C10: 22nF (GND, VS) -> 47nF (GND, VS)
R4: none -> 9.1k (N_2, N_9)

--

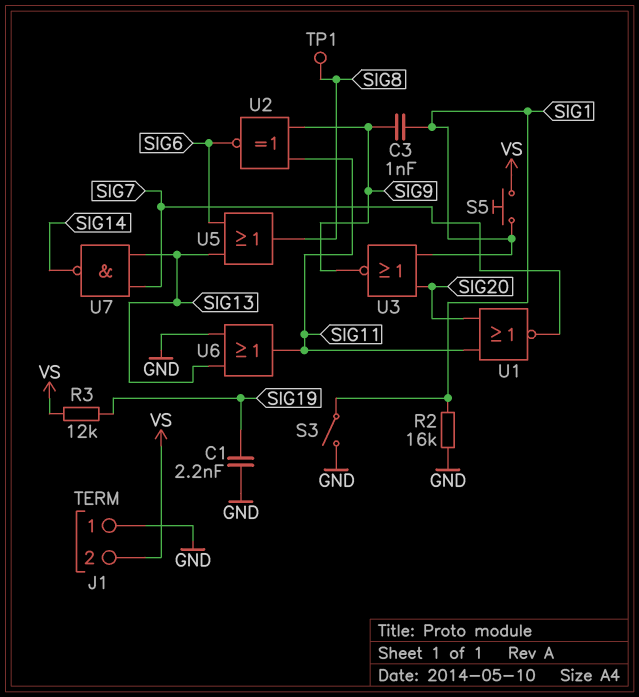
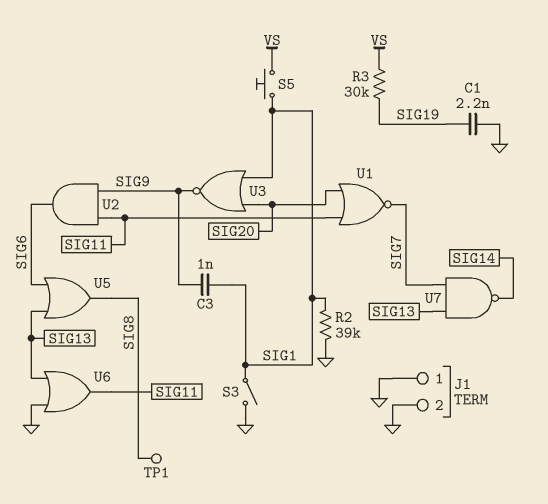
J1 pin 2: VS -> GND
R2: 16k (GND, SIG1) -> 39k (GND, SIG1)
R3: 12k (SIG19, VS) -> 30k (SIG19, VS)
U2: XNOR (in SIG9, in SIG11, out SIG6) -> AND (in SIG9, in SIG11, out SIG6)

...

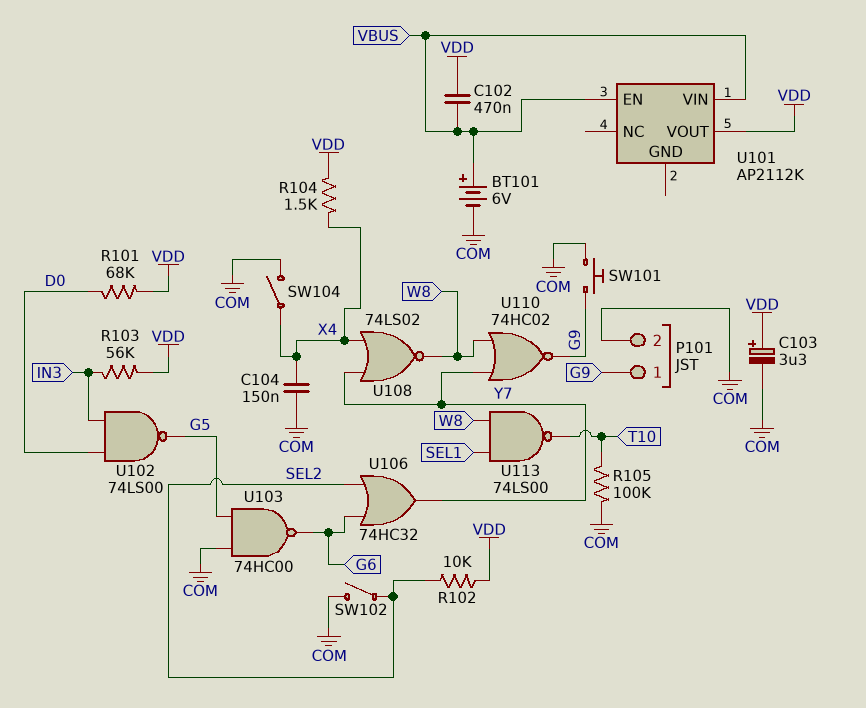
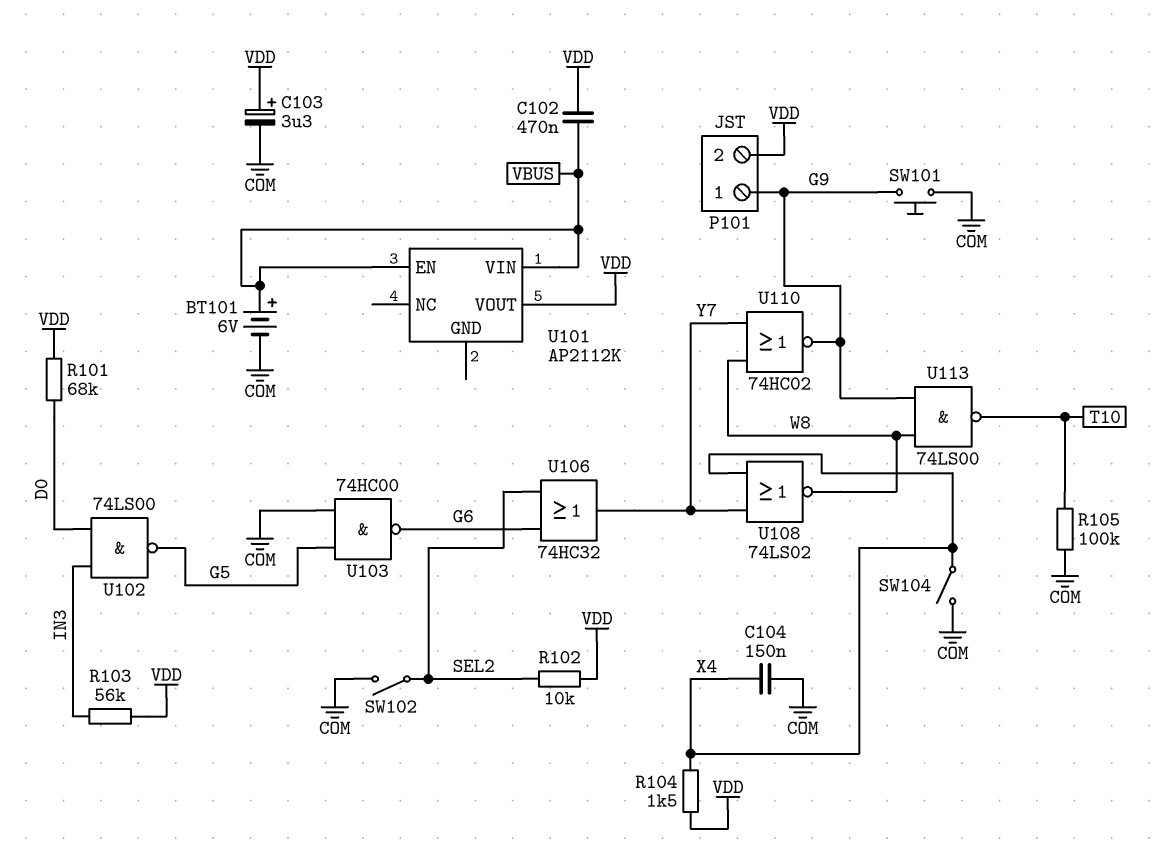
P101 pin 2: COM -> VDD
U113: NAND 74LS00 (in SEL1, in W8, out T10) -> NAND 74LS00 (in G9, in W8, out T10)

— What to work on —
Give back precisely the lines above that start at the line containing "J1 pin 2: VS -> GND" and end at the line containing "U2: XNOR (in", inclusive. No other lines belong in the output.

— Response to the task —
J1 pin 2: VS -> GND
R2: 16k (GND, SIG1) -> 39k (GND, SIG1)
R3: 12k (SIG19, VS) -> 30k (SIG19, VS)
U2: XNOR (in SIG9, in SIG11, out SIG6) -> AND (in SIG9, in SIG11, out SIG6)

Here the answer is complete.